> DESCRIPTION OF THE TASK: Beneath this line is the data. Output exactly the lines from the line with "none -> tan brick D1:E2 level 1" to the line with "black brick G10", both ends included, and nothing more.

* * *

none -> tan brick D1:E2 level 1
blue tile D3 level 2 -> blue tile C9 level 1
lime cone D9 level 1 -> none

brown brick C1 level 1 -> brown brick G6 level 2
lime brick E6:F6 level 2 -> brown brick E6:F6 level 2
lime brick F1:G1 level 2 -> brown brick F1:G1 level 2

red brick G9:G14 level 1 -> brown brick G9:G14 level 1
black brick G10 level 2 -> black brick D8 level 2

* * *

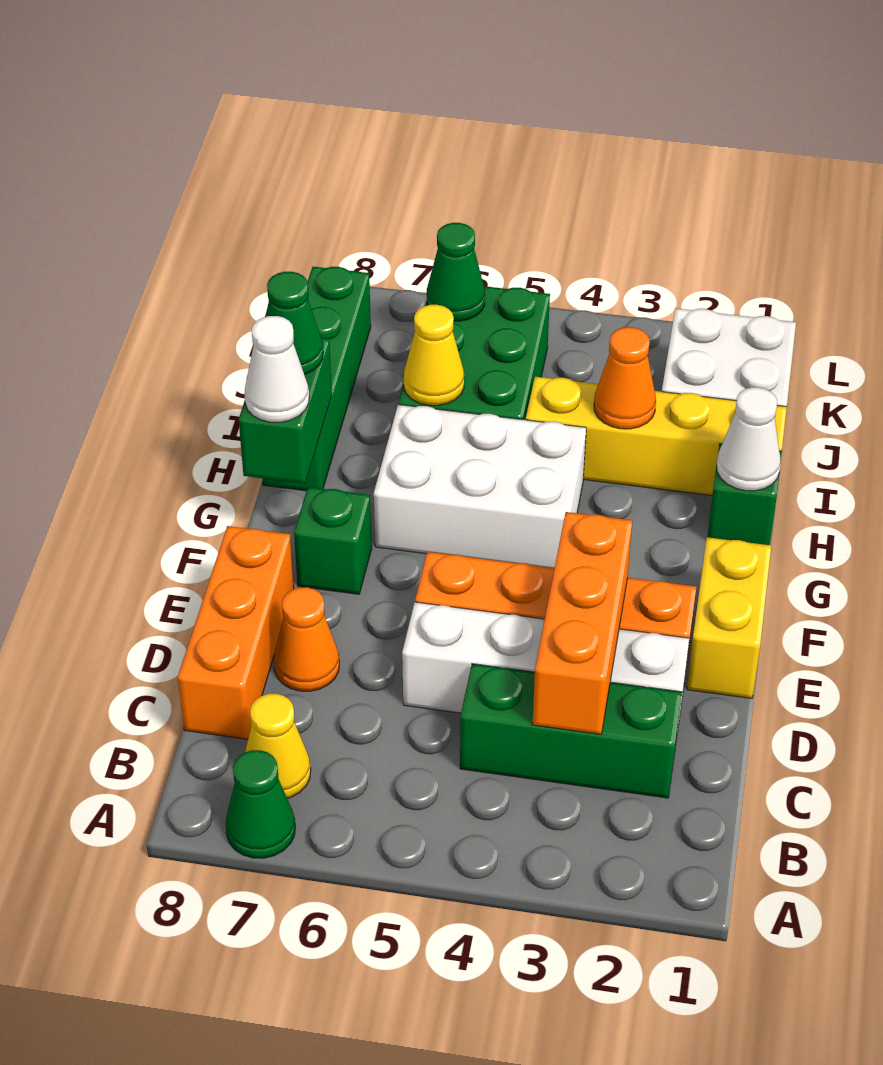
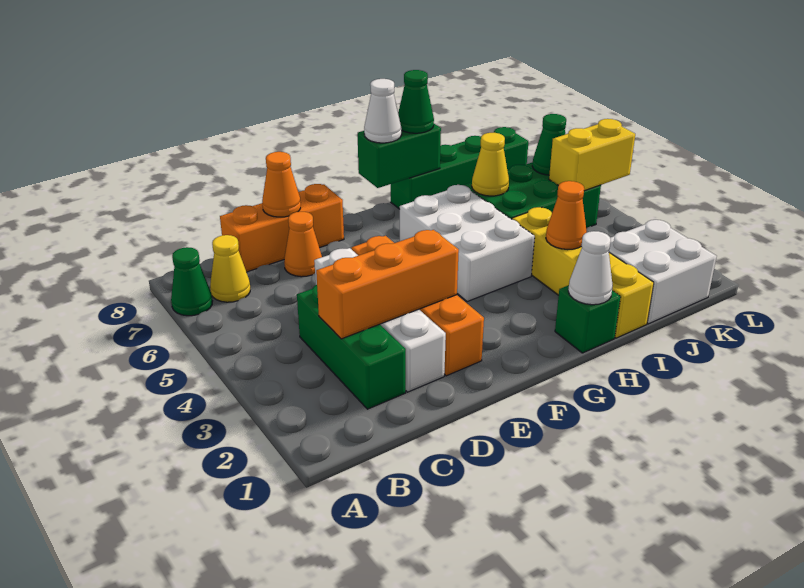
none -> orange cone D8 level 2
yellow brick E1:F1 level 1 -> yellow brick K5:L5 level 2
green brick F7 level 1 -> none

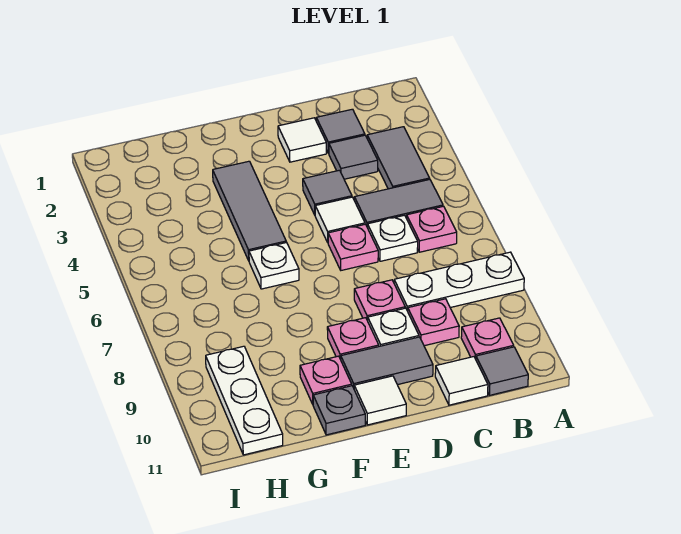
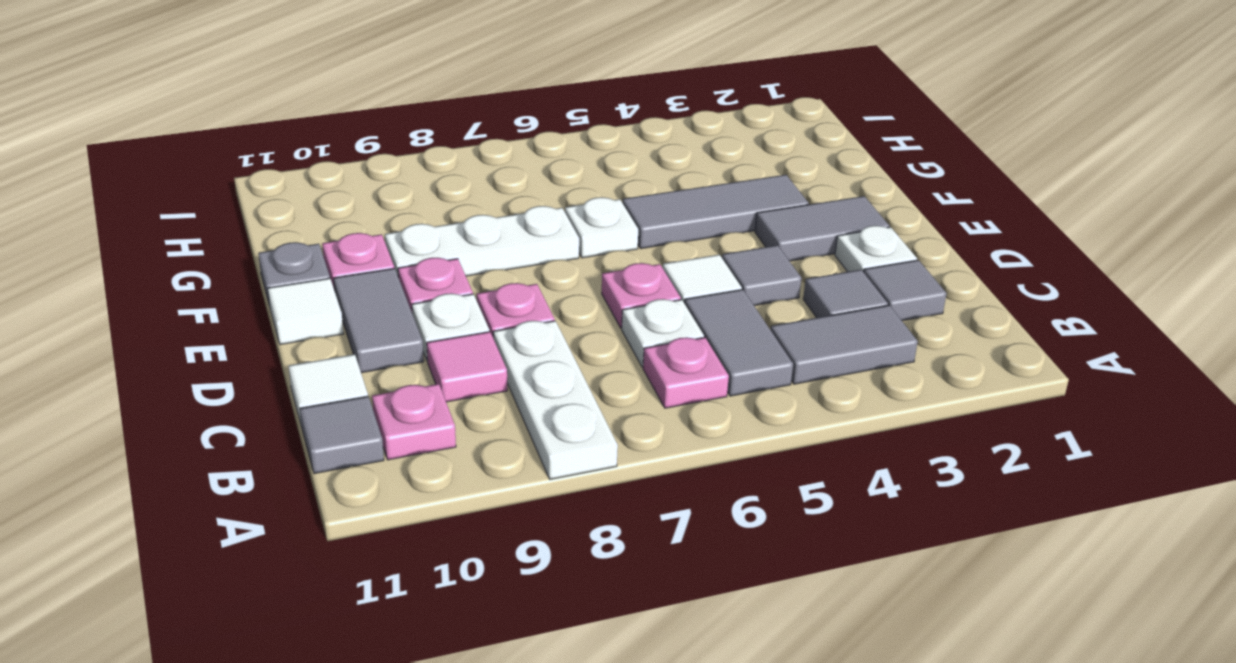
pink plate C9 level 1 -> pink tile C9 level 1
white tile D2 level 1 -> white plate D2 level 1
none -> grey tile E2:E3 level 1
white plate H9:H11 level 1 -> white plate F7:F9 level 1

* * *

> SOLUTION TO THIS PROBLEM:
none -> tan brick D1:E2 level 1
blue tile D3 level 2 -> blue tile C9 level 1
lime cone D9 level 1 -> none

brown brick C1 level 1 -> brown brick G6 level 2
lime brick E6:F6 level 2 -> brown brick E6:F6 level 2
lime brick F1:G1 level 2 -> brown brick F1:G1 level 2

red brick G9:G14 level 1 -> brown brick G9:G14 level 1
black brick G10 level 2 -> black brick D8 level 2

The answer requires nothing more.